* **DATA FOR ANALYSIS**
☆ ☆ ☆ ☆ ☆

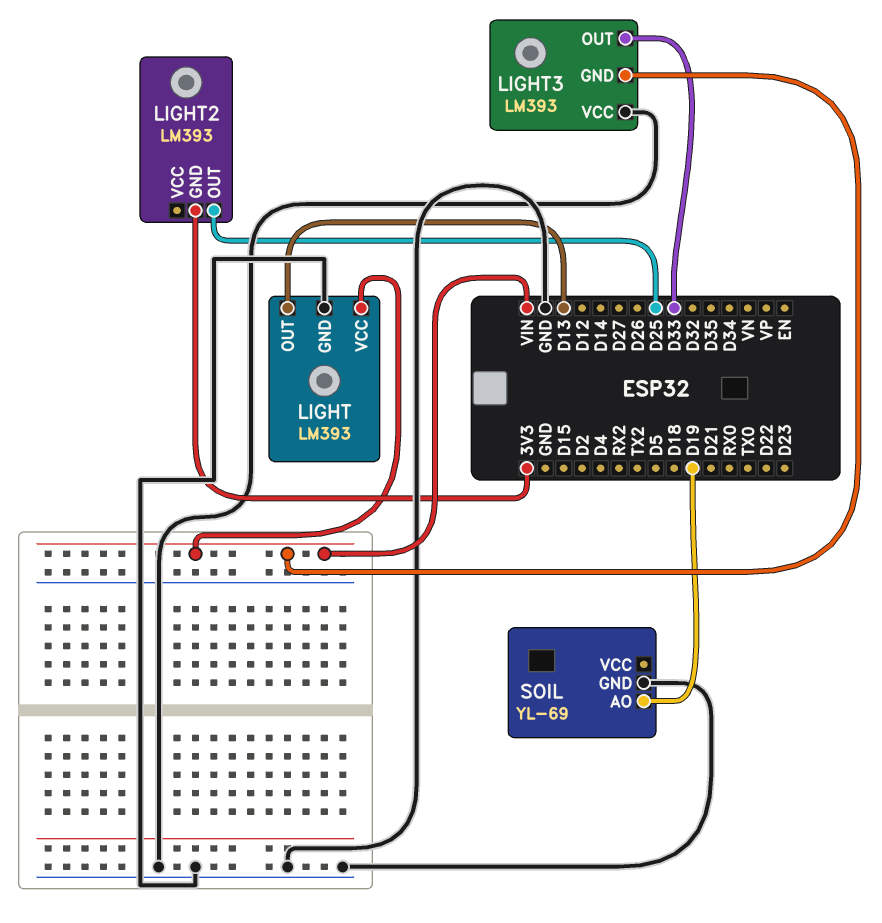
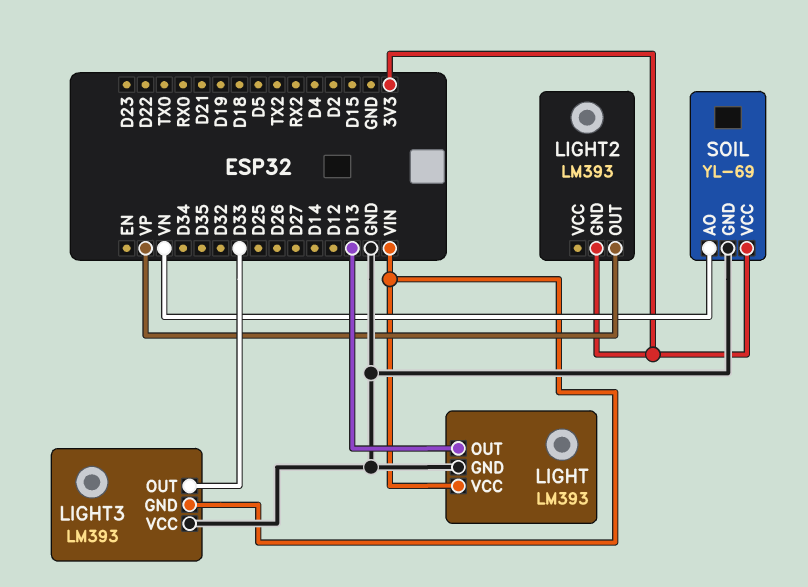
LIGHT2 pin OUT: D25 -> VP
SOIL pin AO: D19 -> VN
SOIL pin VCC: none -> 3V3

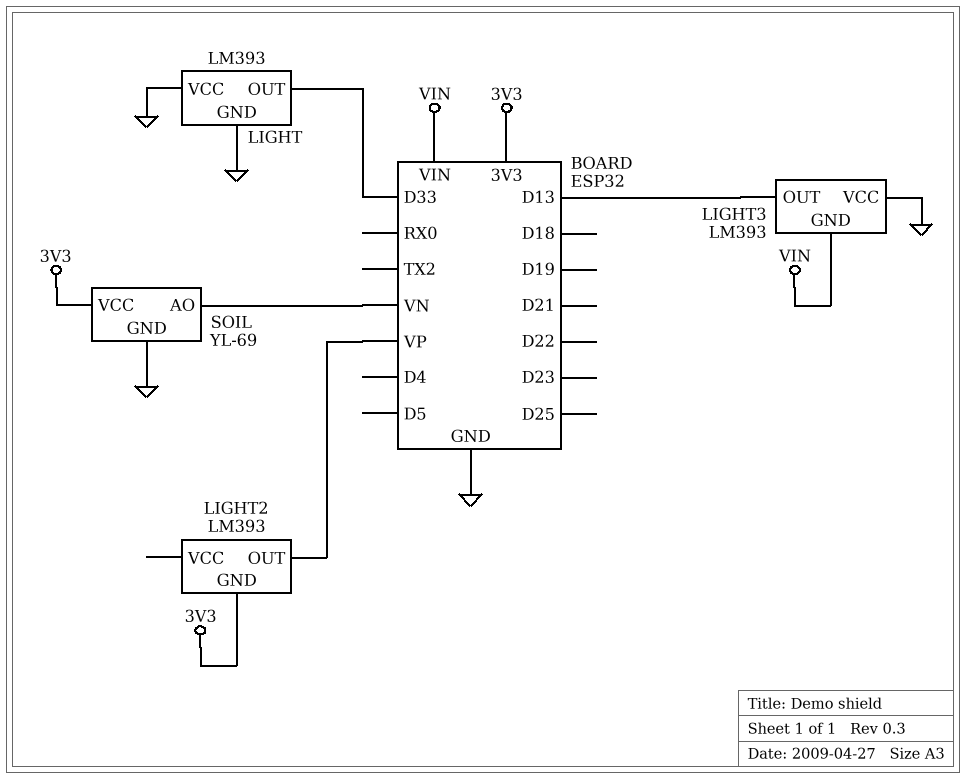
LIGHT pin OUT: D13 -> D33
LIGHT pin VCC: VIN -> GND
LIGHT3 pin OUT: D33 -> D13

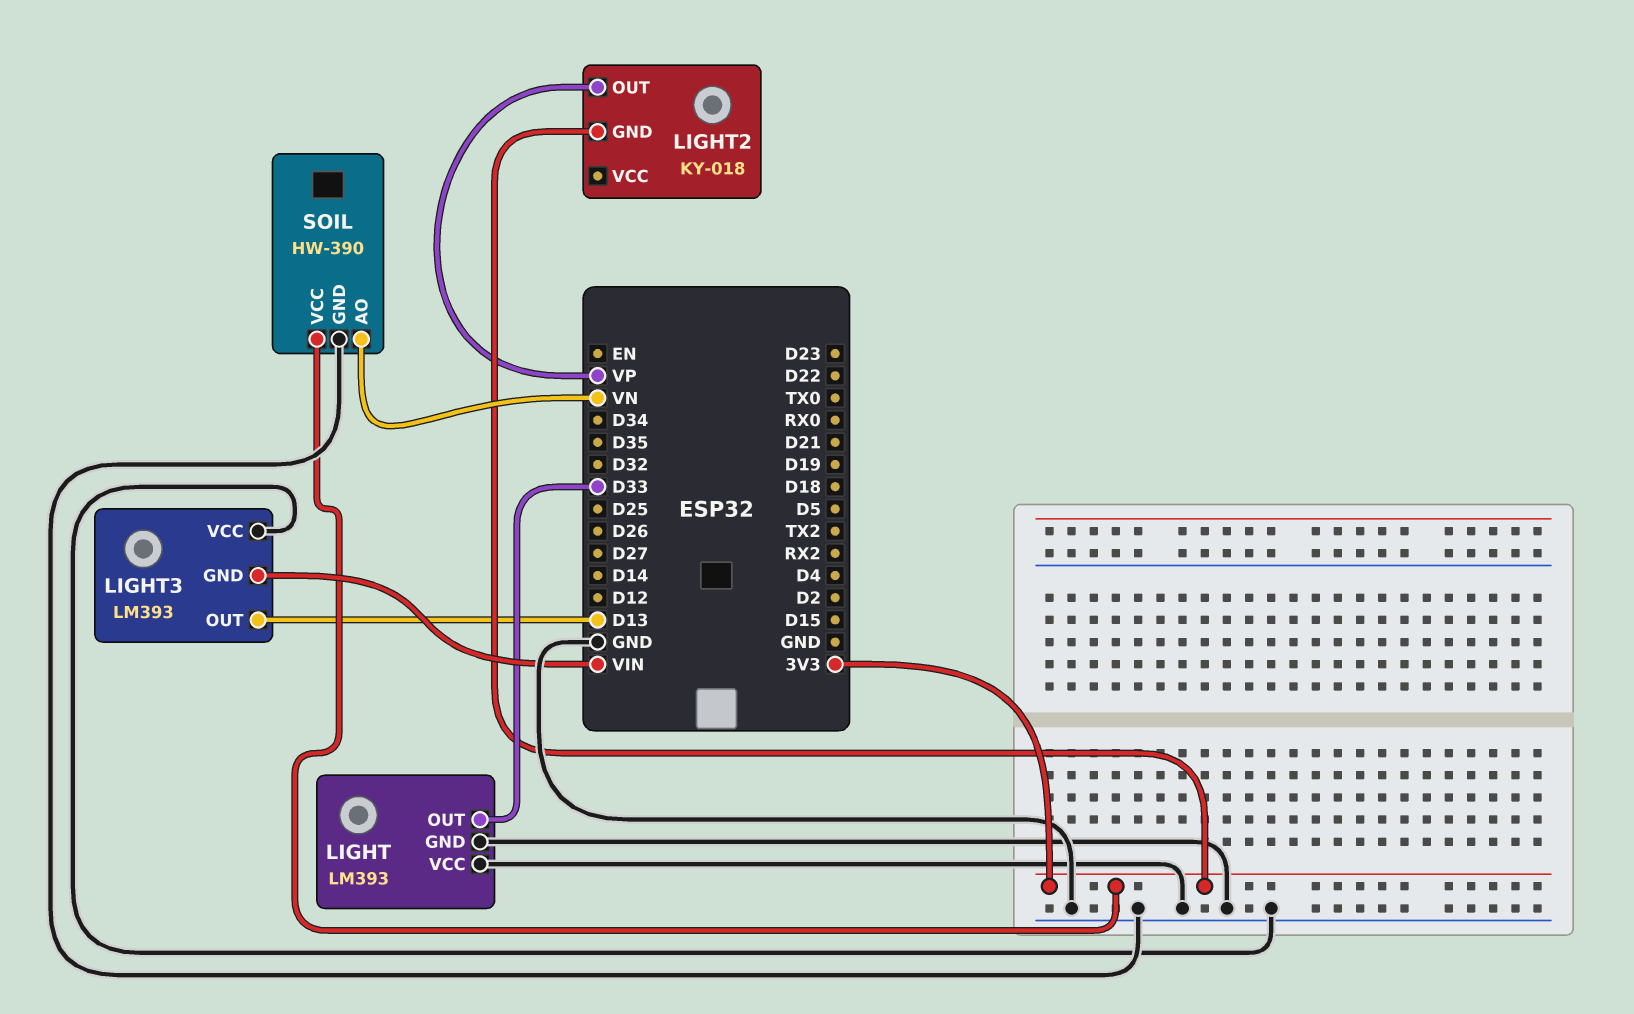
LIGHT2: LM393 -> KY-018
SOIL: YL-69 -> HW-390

☆ ☆ ☆ ☆ ☆

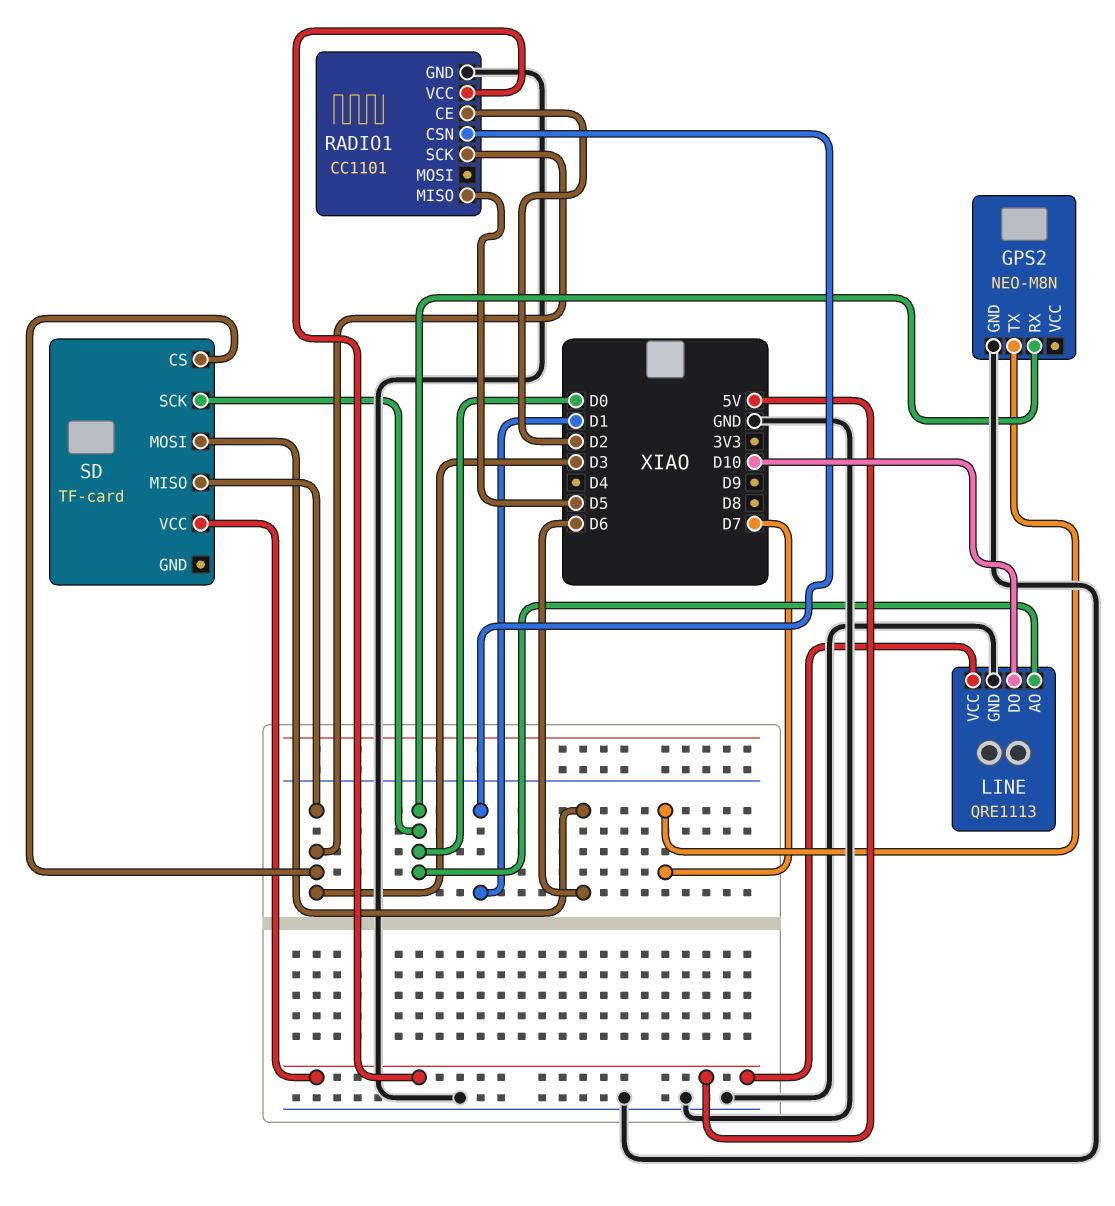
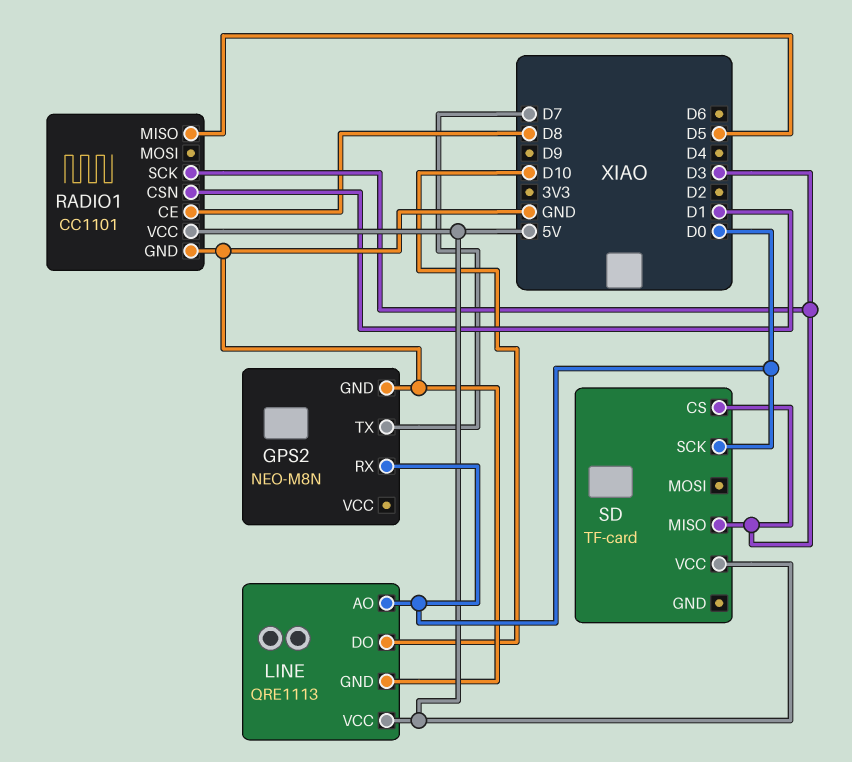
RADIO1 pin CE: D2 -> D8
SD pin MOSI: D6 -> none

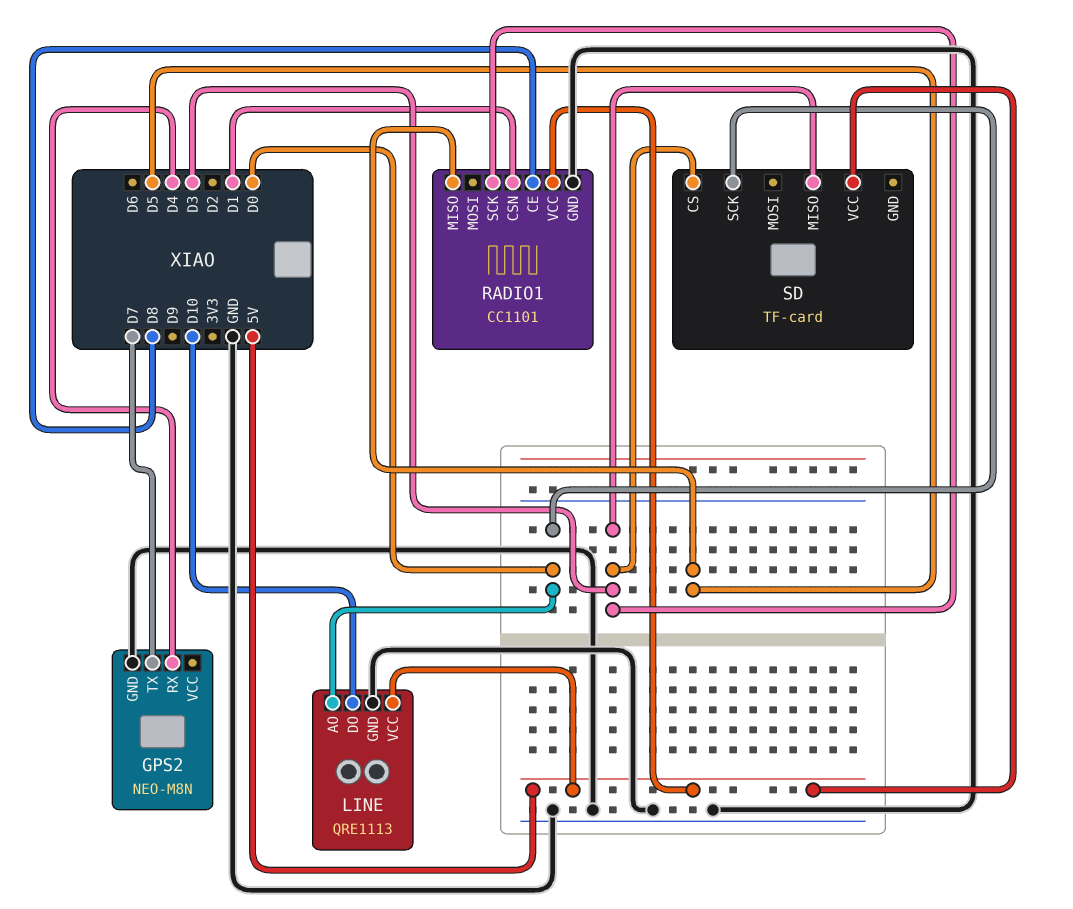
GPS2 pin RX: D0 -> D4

☆ ☆ ☆ ☆ ☆

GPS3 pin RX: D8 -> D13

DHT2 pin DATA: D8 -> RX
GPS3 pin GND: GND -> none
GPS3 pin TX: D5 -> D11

☆ ☆ ☆ ☆ ☆

Lines holding the string "none" must be copied out of the entries above.

SOIL pin VCC: none -> 3V3
SD pin MOSI: D6 -> none
GPS3 pin GND: GND -> none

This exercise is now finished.